(Object correspondence data)
◇ ◇ ◇

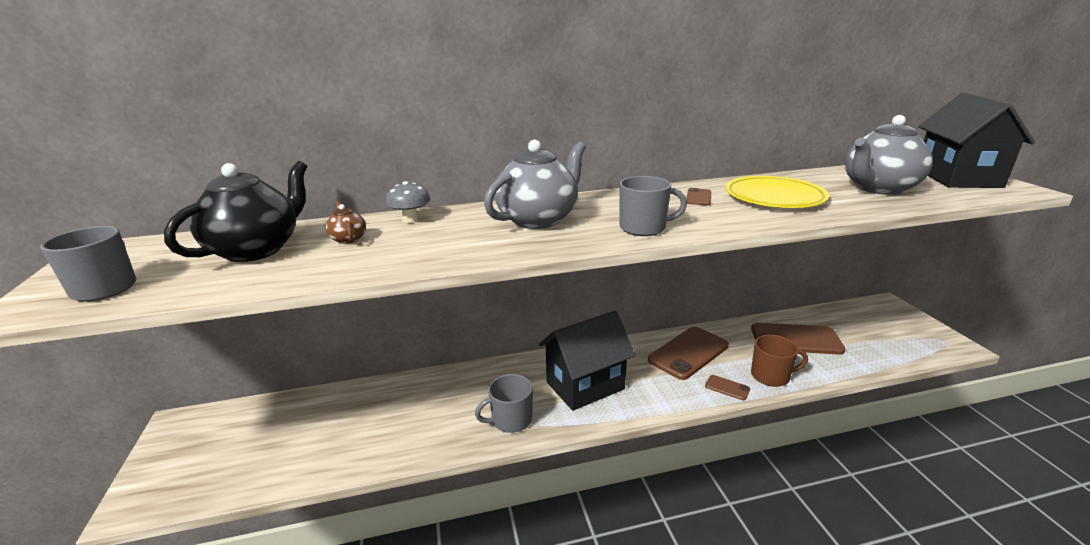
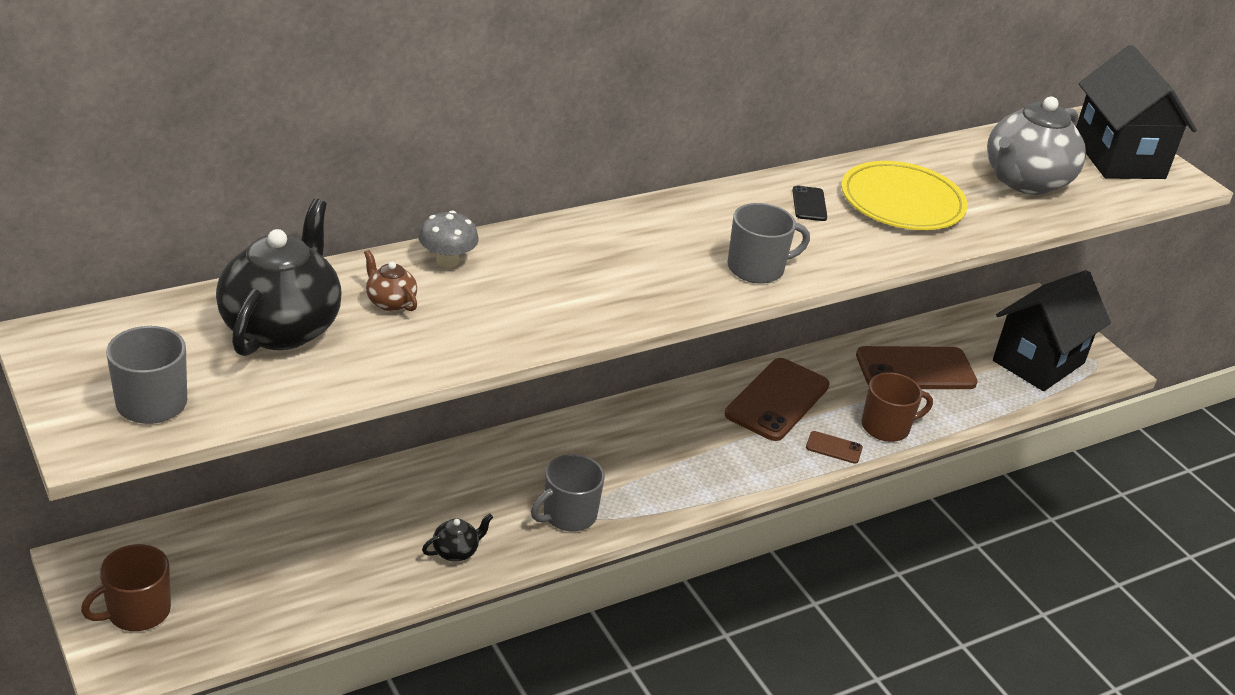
camera: 20 degrees left, 10 degrees up
(179, 461) = (137, 612): none -> brown mug
(418, 439) = (456, 551): none -> black teapot
(538, 219) = (620, 255): grey teapot -> none
(585, 385) = (650, 459): black house -> black house (1038, 362)
(698, 197) = (809, 204): brown phone -> black phone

◇ ◇ ◇

* _Job item_
Without copying the pictures, transcribe the entries exactly.

* _Result of the exercise_
camera: 20 degrees left, 10 degrees up
(179, 461) = (137, 612): none -> brown mug
(418, 439) = (456, 551): none -> black teapot
(538, 219) = (620, 255): grey teapot -> none
(585, 385) = (650, 459): black house -> black house (1038, 362)
(698, 197) = (809, 204): brown phone -> black phone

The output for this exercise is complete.